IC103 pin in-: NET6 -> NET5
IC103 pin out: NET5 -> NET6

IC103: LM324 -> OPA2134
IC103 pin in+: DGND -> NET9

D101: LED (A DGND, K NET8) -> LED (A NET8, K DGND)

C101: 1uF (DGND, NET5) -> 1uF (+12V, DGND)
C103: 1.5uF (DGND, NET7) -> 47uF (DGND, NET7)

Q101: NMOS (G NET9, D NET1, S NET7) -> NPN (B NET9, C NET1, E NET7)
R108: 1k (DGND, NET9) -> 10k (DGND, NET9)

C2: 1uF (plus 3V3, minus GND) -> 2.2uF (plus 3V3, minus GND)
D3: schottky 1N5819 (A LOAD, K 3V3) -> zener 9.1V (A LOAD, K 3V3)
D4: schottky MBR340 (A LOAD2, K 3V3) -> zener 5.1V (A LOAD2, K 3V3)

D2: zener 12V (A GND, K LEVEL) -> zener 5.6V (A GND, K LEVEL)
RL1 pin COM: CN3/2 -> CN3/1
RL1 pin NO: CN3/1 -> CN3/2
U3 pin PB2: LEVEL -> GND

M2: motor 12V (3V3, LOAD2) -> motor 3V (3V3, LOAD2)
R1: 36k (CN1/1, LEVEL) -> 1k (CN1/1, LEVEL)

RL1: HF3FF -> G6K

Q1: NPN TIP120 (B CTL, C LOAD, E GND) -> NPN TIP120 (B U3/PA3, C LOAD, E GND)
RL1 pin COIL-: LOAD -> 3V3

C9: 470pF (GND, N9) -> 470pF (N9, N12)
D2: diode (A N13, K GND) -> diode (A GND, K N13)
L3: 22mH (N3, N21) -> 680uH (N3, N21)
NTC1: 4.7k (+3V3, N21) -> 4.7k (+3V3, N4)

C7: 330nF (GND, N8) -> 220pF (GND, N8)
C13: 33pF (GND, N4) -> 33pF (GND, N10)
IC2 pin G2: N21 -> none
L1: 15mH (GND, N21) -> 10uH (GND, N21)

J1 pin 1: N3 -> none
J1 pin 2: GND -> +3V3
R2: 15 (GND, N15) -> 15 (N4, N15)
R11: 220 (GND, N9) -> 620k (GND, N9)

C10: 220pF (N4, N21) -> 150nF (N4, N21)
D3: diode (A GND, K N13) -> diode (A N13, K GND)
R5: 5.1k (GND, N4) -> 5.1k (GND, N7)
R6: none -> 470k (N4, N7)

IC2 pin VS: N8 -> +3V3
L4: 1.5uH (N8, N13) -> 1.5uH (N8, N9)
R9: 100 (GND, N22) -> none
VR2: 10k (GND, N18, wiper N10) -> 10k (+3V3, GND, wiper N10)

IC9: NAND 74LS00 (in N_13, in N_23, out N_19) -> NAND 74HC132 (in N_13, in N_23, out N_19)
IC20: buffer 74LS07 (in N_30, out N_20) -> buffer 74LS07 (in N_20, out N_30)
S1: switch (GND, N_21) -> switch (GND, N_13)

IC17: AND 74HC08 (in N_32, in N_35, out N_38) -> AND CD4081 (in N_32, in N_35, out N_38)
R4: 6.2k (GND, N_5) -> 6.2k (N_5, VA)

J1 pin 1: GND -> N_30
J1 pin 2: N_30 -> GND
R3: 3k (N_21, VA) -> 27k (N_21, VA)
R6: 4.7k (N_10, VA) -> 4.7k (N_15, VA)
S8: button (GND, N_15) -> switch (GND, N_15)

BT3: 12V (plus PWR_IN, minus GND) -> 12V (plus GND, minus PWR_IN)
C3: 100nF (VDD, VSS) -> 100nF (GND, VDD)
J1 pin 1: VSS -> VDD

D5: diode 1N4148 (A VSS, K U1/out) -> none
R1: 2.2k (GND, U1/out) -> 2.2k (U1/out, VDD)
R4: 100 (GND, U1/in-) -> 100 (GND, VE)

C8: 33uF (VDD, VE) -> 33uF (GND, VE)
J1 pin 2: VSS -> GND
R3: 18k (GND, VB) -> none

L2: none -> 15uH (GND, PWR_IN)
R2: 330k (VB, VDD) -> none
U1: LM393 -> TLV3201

+---+

**REQUIRED WORK**
Copy each line of the material where "LEVEL" is found.

**RESPONSE**
D2: zener 12V (A GND, K LEVEL) -> zener 5.6V (A GND, K LEVEL)
U3 pin PB2: LEVEL -> GND
R1: 36k (CN1/1, LEVEL) -> 1k (CN1/1, LEVEL)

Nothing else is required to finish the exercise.